Requirement: Every line from the one with "yellow camera: 1 -> 3" through the final line of the entries below should be returned exactly; leave out all other lines.

Records for processing:

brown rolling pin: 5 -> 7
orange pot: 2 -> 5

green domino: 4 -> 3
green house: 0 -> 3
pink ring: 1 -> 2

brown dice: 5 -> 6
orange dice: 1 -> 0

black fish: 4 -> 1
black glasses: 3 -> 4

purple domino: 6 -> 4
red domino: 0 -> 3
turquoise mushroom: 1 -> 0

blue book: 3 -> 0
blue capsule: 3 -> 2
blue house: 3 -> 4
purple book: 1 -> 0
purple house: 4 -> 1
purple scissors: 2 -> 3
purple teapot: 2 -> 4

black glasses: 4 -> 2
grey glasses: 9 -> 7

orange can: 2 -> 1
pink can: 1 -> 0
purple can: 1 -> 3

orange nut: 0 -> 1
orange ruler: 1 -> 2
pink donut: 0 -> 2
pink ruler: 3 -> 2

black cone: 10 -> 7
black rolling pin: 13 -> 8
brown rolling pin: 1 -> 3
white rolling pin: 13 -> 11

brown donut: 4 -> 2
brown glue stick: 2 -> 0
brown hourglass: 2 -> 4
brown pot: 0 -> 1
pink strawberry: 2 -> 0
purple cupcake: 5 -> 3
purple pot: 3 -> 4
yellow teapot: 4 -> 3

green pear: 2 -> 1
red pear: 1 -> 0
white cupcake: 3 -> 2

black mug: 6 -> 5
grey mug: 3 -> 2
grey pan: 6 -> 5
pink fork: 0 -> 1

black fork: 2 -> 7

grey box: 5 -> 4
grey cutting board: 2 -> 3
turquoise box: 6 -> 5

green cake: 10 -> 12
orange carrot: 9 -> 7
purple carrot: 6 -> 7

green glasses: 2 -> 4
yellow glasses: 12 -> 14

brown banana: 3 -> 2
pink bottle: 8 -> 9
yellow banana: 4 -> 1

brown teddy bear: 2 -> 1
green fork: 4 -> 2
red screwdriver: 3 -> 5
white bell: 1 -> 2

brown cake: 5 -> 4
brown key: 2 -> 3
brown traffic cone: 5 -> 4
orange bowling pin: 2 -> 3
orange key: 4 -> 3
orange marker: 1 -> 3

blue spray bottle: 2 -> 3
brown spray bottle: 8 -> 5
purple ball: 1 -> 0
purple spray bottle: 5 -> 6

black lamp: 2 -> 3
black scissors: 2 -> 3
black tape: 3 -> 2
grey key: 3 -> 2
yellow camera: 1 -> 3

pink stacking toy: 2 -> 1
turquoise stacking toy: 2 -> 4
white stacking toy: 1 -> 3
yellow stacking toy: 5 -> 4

Written answer:
yellow camera: 1 -> 3

pink stacking toy: 2 -> 1
turquoise stacking toy: 2 -> 4
white stacking toy: 1 -> 3
yellow stacking toy: 5 -> 4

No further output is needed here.